Exercise details:
Using the records below, find every line that includes "green" and copy it.

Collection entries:
== == ==

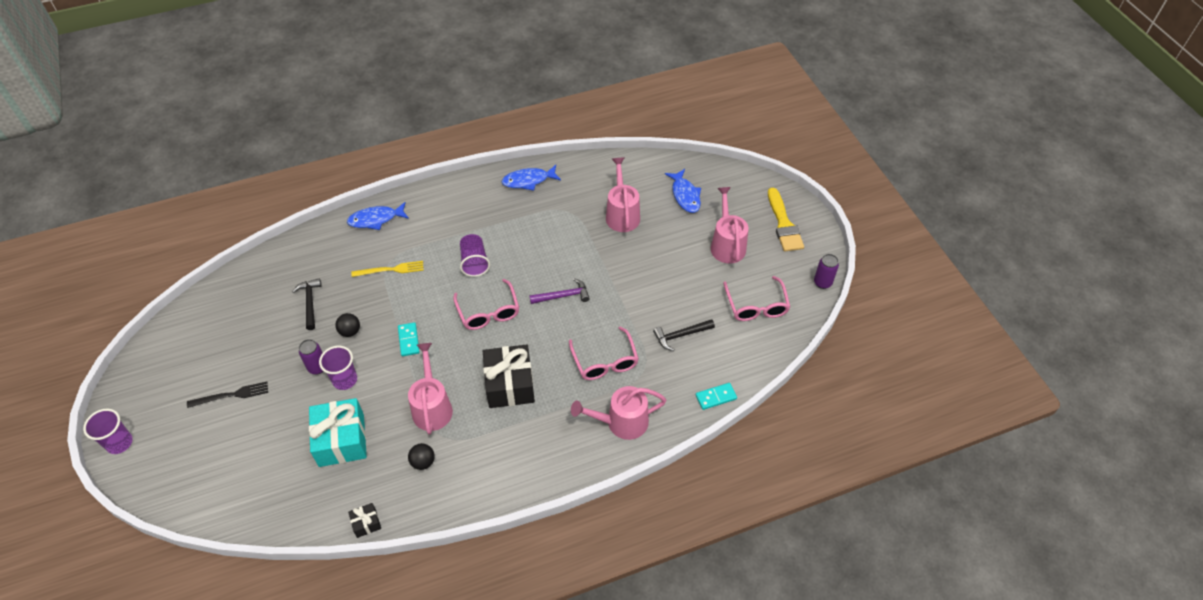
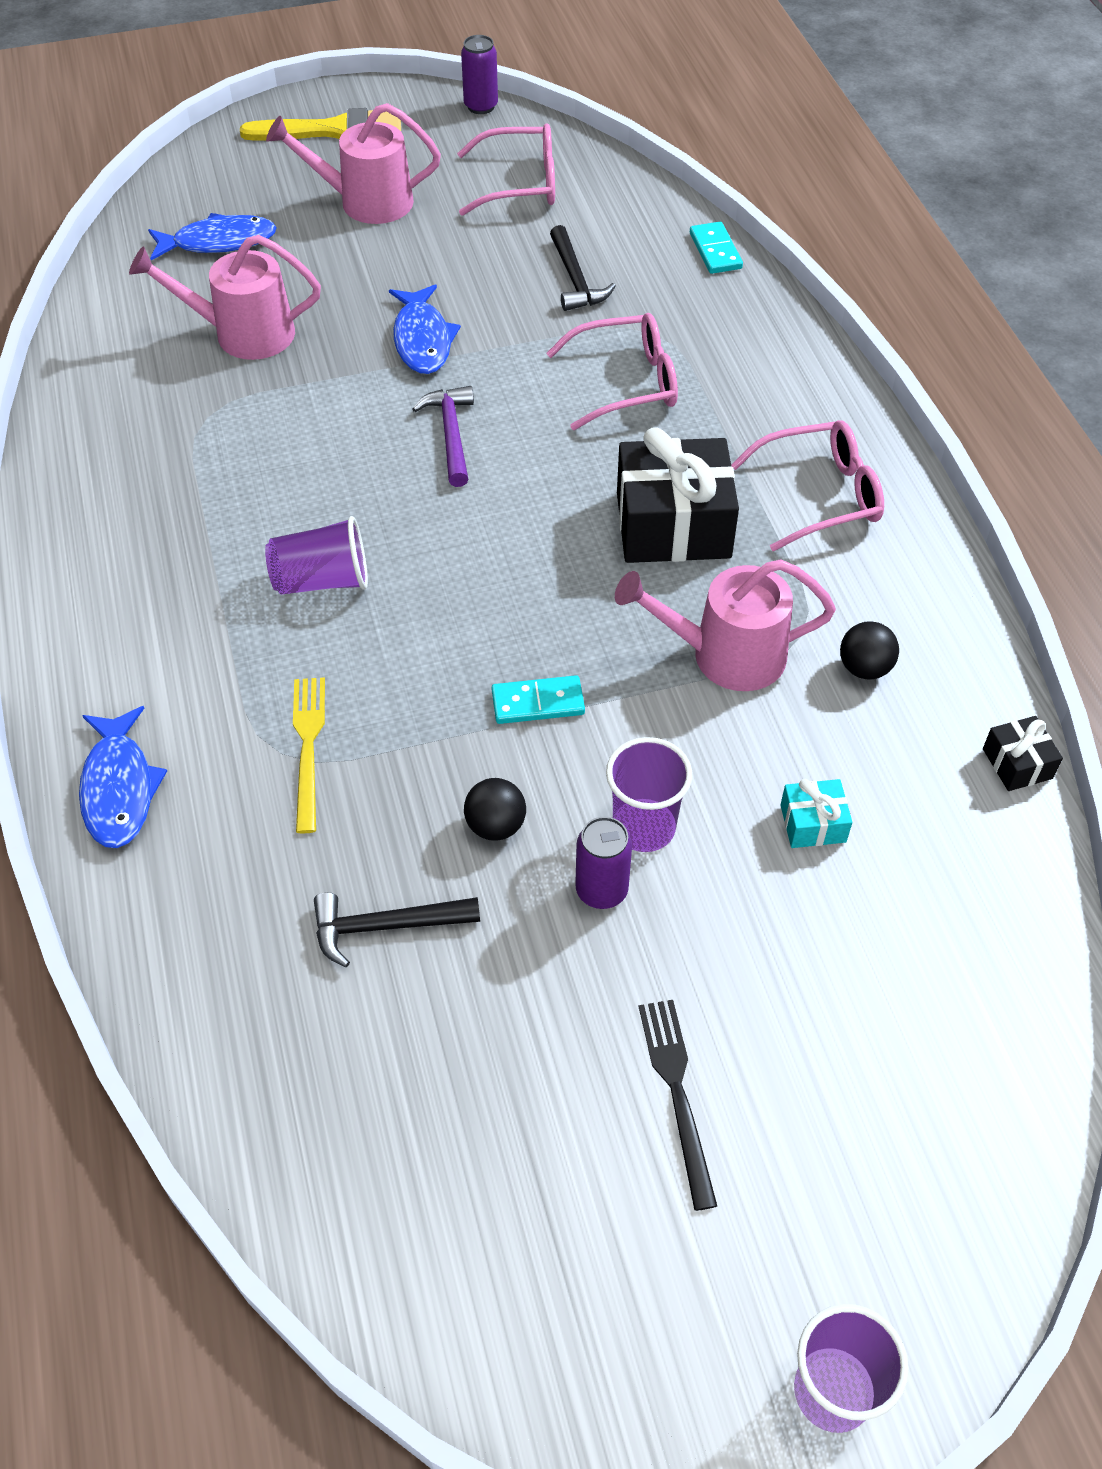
camera: 85 degrees left, 0 degrees up
(341, 440) = (813, 823): turquoise gift -> turquoise gift, size x0.46
(488, 312) = (475, 557): pink glasses -> pink glasses (820, 495)
(528, 181) = (86, 479): blue fish -> blue fish (422, 340)
(621, 422) = (767, 370): pink watering can -> none

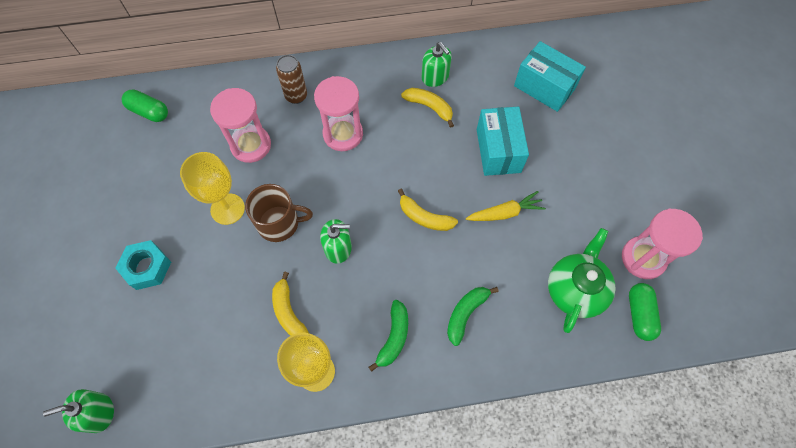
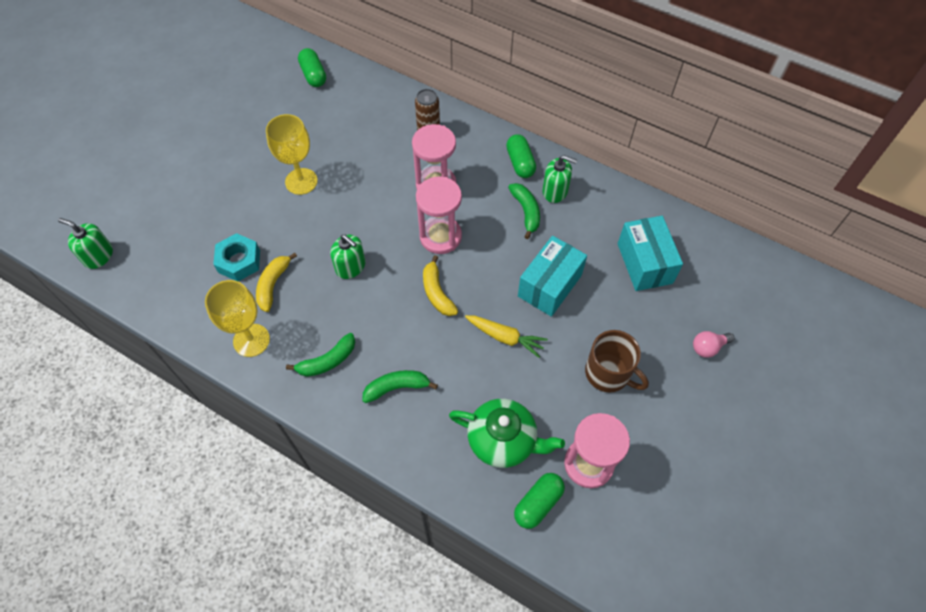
camera: 40 degrees right, 5 degrees down
(147, 267) = (212, 183): turquoise nut -> turquoise nut (239, 261)
(251, 145) = (360, 147): pink hourglass -> pink hourglass (440, 236)
(279, 223) = (326, 218): brown mug -> brown mug (608, 373)
(389, 72) = (520, 163): none -> green capsule
(429, 107) = (526, 212): yellow banana -> green banana
(435, 77) = (555, 191): green soap dispenser -> green soap dispenser turned 75 degrees counterclockwise
(575, 289) = (503, 440): green teapot -> green teapot turned 45 degrees clockwise
(637, 117) = (708, 347): none -> pink light bulb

== == ==

Exercise output:
(389, 72) = (520, 163): none -> green capsule
(429, 107) = (526, 212): yellow banana -> green banana
(435, 77) = (555, 191): green soap dispenser -> green soap dispenser turned 75 degrees counterclockwise
(575, 289) = (503, 440): green teapot -> green teapot turned 45 degrees clockwise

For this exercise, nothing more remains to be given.